§ The data:

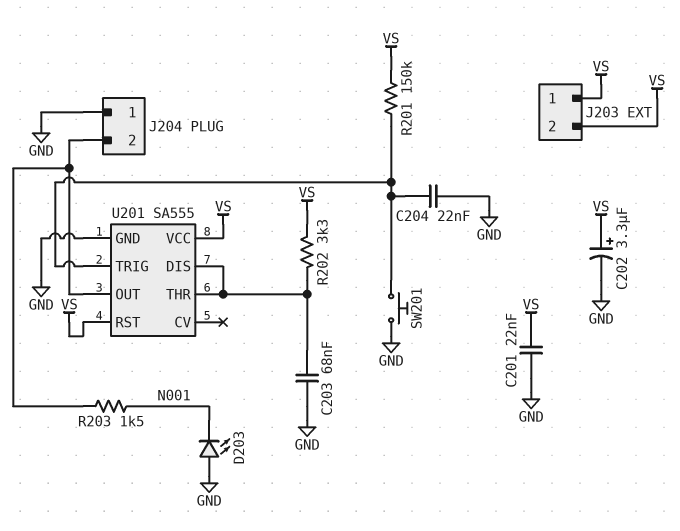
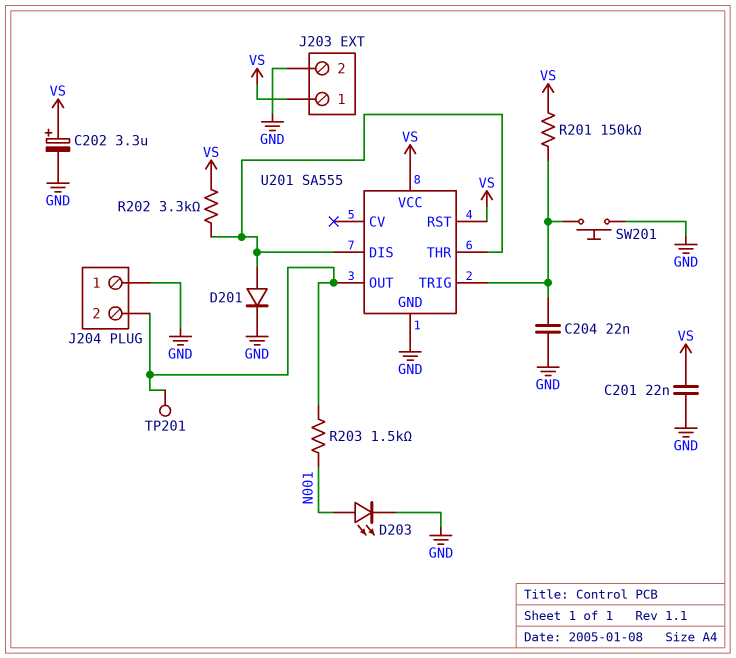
C203: 68nF (GND, U201/DIS) -> none
D201: none -> diode (A U201/DIS, K GND)
D203: LED (A GND, K N001) -> LED (A N001, K GND)
J203 pin 2: VS -> GND
TP201: none -> test point (J204/2)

§ What to produce: Your response should be the exact lines running from the one with "D201: none -> diode (A U201/DIS, K GND)" to the final line of the material above.

§ Response:
D201: none -> diode (A U201/DIS, K GND)
D203: LED (A GND, K N001) -> LED (A N001, K GND)
J203 pin 2: VS -> GND
TP201: none -> test point (J204/2)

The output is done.